About this task: Tally every line of the records below that includes "left", and reply with the total alone.

Dataset records:
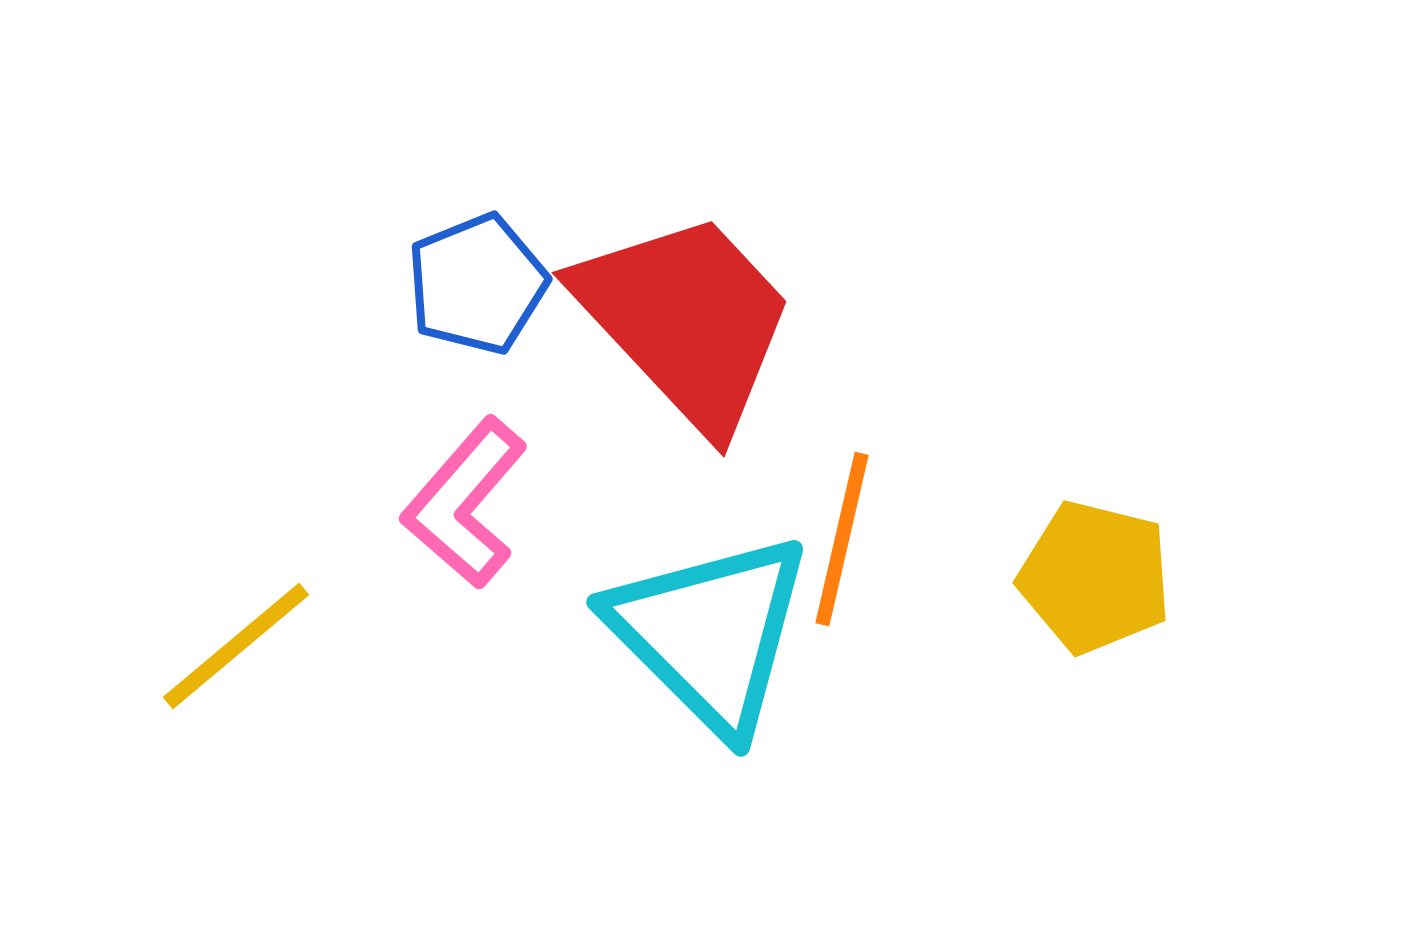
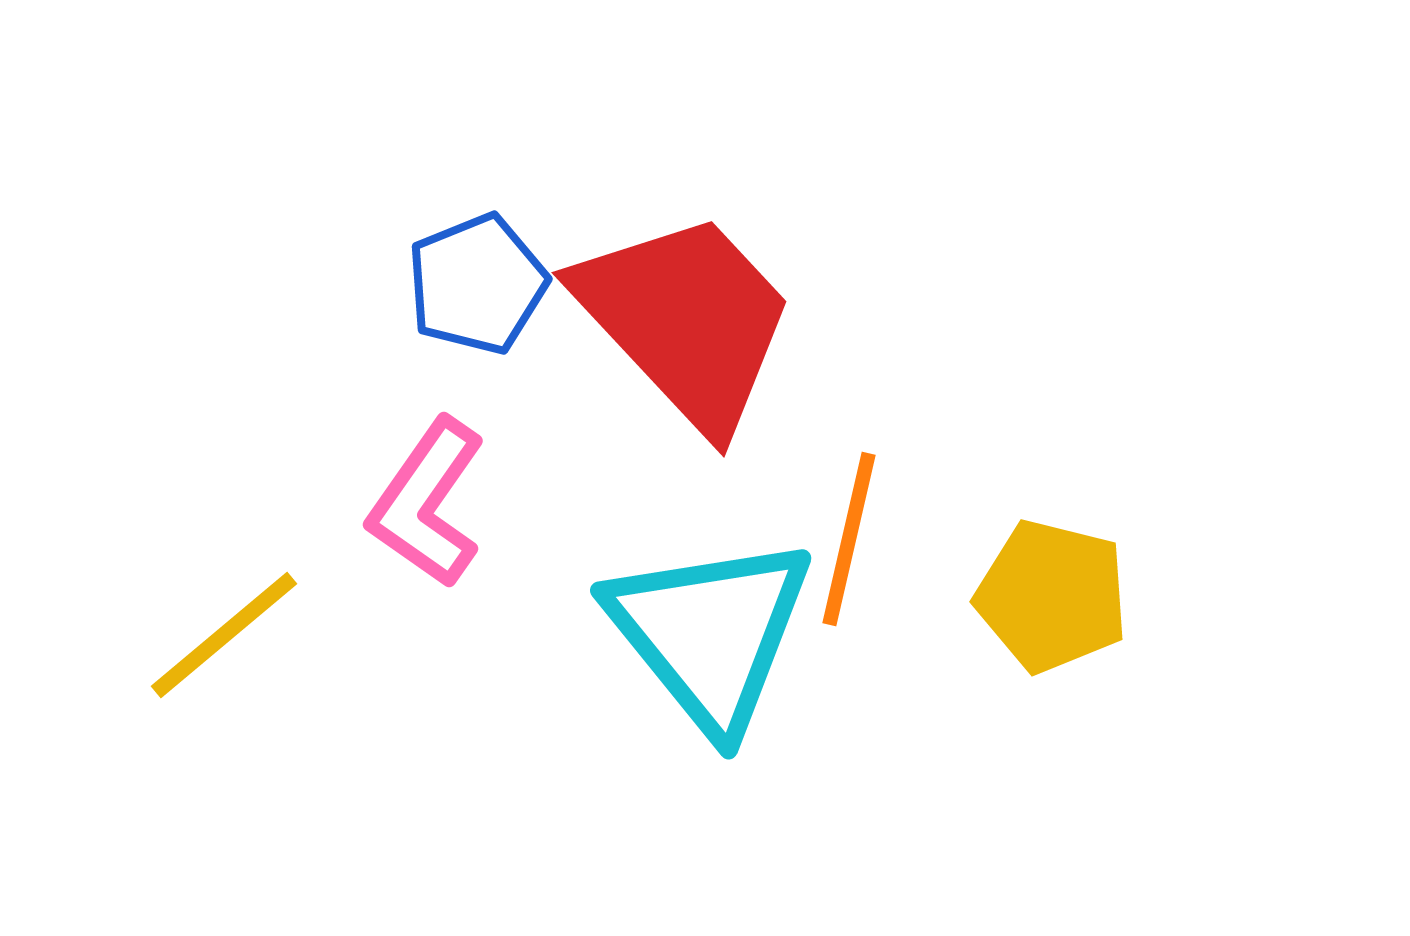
pink L-shape: moved 38 px left; rotated 6 degrees counterclockwise
orange line: moved 7 px right
yellow pentagon: moved 43 px left, 19 px down
cyan triangle: rotated 6 degrees clockwise
yellow line: moved 12 px left, 11 px up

Task output: 3